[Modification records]
-- -- --

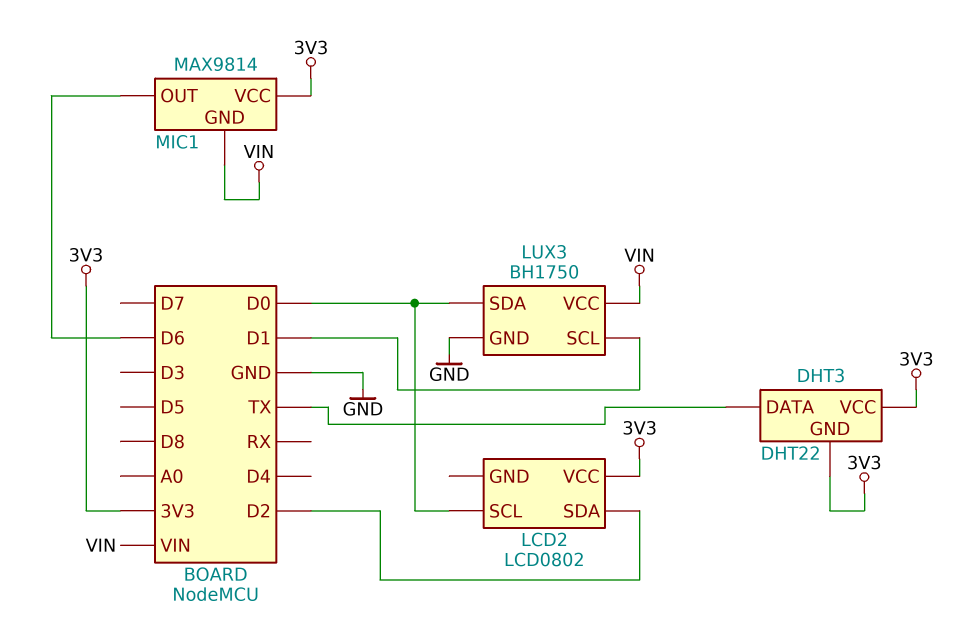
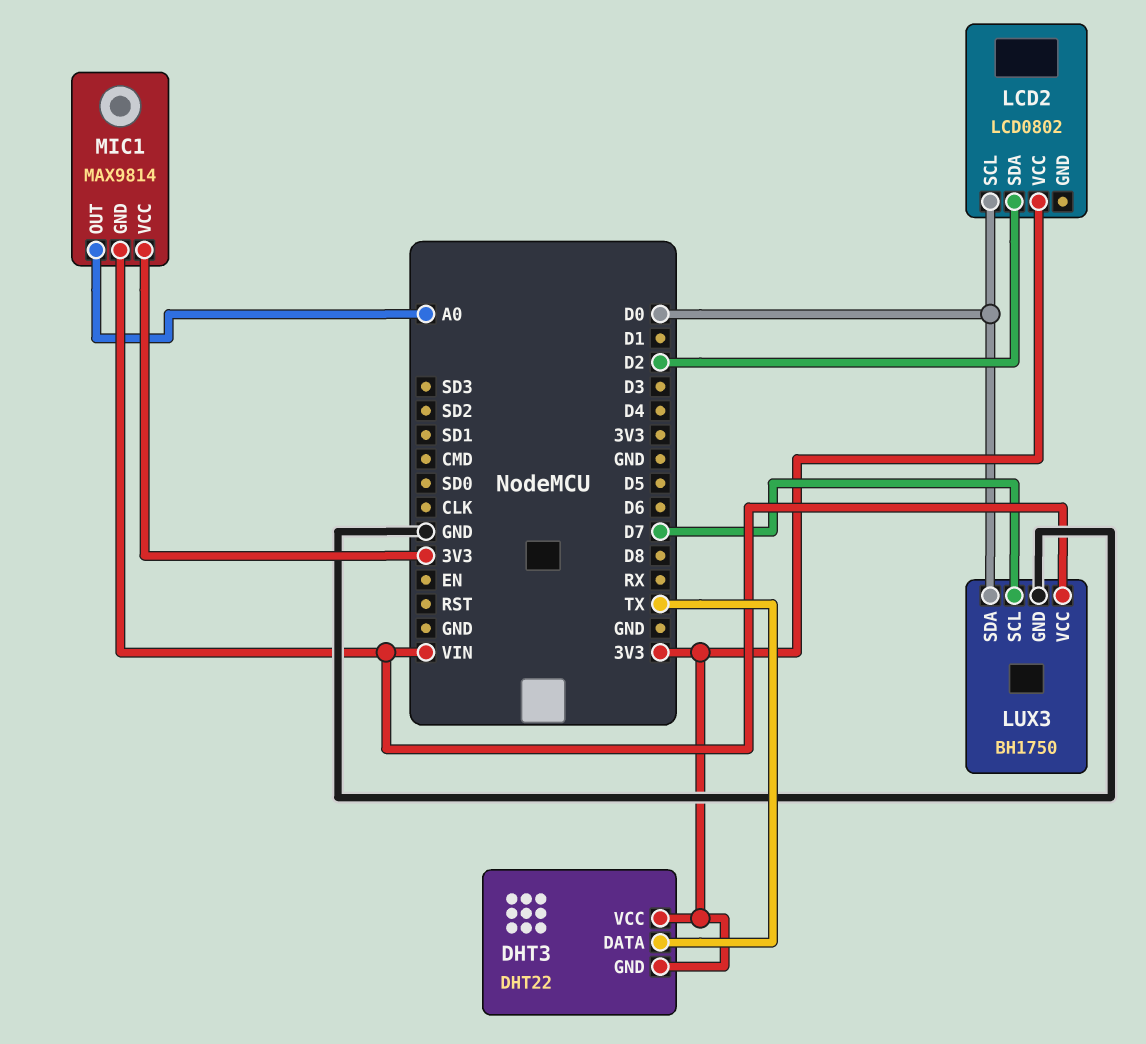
LUX3 pin SCL: D1 -> D7
MIC1 pin OUT: D6 -> A0

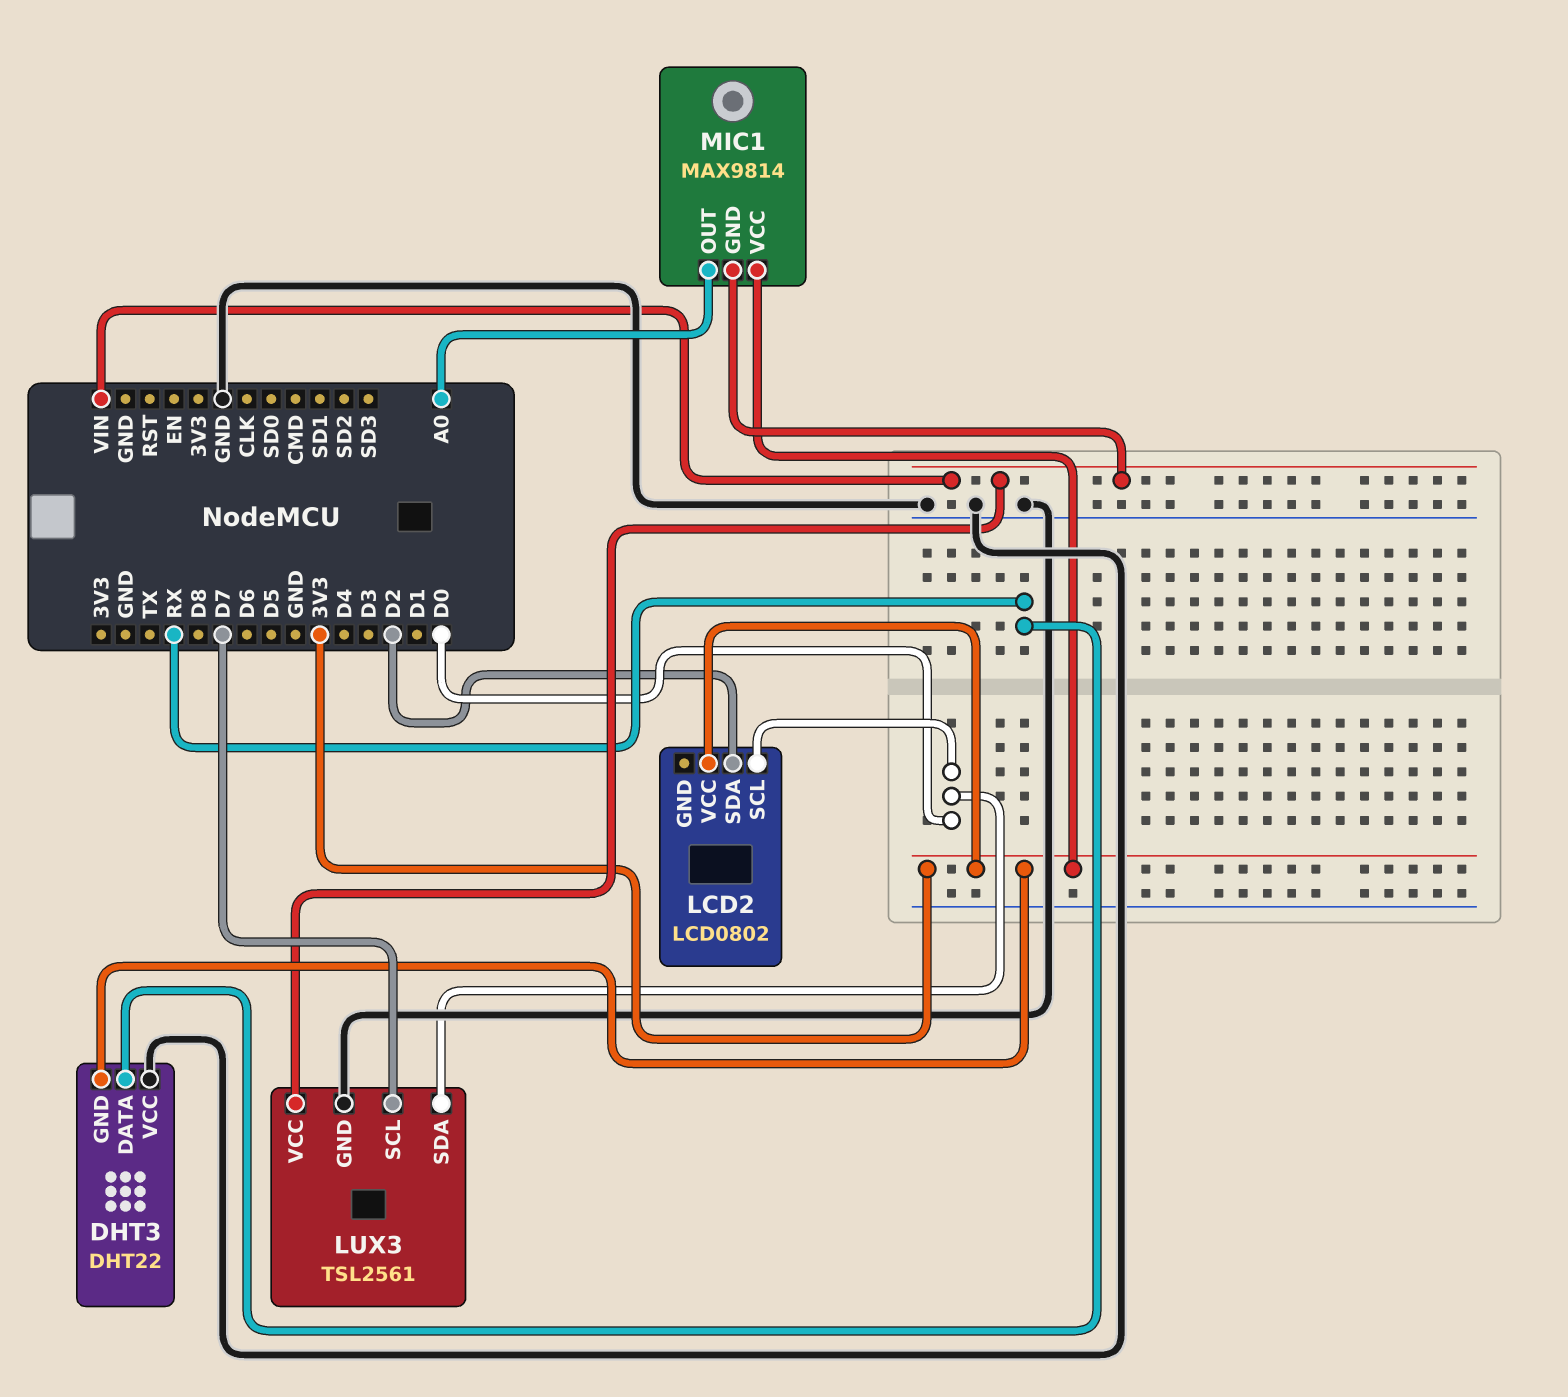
DHT3 pin DATA: TX -> RX
DHT3 pin VCC: 3V3 -> GND
LUX3: BH1750 -> TSL2561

-- -- --

*What the task asks*:
Please retype the data exactly, but do not carry over any picture.

*Reply*:
LUX3 pin SCL: D1 -> D7
MIC1 pin OUT: D6 -> A0

DHT3 pin DATA: TX -> RX
DHT3 pin VCC: 3V3 -> GND
LUX3: BH1750 -> TSL2561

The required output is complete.